Difference listings:
----------------

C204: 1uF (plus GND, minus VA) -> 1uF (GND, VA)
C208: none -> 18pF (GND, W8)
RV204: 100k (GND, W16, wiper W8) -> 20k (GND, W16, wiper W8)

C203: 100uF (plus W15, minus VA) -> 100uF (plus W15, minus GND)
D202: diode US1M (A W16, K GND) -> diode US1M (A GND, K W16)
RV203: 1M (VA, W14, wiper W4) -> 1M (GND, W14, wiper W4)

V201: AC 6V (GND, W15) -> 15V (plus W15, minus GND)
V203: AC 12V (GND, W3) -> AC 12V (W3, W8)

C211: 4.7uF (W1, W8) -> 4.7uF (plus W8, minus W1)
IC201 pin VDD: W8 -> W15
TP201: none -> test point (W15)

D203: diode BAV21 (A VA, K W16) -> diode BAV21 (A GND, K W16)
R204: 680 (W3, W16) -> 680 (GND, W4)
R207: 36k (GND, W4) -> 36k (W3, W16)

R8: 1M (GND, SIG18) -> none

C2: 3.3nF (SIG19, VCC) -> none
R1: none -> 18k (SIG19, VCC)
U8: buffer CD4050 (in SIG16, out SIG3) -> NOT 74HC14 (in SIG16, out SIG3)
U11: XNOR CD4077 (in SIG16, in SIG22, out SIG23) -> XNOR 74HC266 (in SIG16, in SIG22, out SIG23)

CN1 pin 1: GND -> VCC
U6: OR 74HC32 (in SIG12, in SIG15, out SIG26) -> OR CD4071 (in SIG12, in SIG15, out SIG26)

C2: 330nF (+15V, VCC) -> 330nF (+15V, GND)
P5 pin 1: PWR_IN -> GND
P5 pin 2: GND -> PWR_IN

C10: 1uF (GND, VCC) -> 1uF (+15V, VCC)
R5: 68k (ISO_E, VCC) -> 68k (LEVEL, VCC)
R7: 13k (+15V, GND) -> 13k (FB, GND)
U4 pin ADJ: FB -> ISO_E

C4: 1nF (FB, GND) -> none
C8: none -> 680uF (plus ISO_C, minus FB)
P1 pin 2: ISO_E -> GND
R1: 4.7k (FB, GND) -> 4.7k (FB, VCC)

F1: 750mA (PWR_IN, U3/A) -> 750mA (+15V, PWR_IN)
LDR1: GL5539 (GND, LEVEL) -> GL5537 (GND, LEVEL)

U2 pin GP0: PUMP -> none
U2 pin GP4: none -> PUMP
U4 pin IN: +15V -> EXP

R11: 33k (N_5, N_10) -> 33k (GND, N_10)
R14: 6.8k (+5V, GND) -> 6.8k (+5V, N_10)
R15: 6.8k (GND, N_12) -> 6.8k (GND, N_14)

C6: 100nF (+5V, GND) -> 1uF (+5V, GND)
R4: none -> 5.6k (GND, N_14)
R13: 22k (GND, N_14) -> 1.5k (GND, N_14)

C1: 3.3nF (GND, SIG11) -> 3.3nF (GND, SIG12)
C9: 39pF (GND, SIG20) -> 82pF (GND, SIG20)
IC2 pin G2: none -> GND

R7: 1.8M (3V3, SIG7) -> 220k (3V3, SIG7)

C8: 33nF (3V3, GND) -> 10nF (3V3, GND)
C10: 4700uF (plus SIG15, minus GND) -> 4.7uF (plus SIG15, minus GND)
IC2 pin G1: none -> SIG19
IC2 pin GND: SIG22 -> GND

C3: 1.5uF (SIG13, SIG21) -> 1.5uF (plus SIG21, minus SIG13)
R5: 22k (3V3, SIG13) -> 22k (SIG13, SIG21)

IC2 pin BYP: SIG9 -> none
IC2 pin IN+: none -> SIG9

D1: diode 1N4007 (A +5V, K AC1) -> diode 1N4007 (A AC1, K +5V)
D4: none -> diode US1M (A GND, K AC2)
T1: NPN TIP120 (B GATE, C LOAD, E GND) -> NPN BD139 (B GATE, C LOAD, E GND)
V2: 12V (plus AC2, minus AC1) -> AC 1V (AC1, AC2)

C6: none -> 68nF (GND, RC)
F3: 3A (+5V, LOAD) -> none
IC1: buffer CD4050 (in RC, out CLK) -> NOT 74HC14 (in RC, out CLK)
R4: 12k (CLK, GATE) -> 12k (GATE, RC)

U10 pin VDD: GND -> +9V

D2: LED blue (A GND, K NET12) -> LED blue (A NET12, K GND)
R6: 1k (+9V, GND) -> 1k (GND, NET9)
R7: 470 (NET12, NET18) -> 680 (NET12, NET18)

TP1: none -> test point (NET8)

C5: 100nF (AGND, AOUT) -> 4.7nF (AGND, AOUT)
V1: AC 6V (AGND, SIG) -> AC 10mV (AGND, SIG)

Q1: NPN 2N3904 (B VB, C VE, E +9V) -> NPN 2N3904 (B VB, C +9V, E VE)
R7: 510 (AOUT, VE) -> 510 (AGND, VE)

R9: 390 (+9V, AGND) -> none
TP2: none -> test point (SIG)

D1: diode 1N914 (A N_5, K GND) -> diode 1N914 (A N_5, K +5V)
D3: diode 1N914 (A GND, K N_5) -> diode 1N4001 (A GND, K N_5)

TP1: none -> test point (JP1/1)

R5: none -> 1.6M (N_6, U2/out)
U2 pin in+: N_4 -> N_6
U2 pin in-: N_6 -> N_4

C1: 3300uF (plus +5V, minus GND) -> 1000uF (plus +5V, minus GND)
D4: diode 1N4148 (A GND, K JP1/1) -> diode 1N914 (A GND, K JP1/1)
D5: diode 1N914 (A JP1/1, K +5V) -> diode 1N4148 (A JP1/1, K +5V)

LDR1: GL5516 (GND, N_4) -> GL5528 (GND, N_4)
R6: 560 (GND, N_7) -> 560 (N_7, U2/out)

----------------

*WHAT NEEDS TO BE DONE*.
Please filter the entries for the word "point" and copy the lines that have it.

*WRITTEN ANSWER*.
TP201: none -> test point (W15)
TP1: none -> test point (NET8)
TP2: none -> test point (SIG)
TP1: none -> test point (JP1/1)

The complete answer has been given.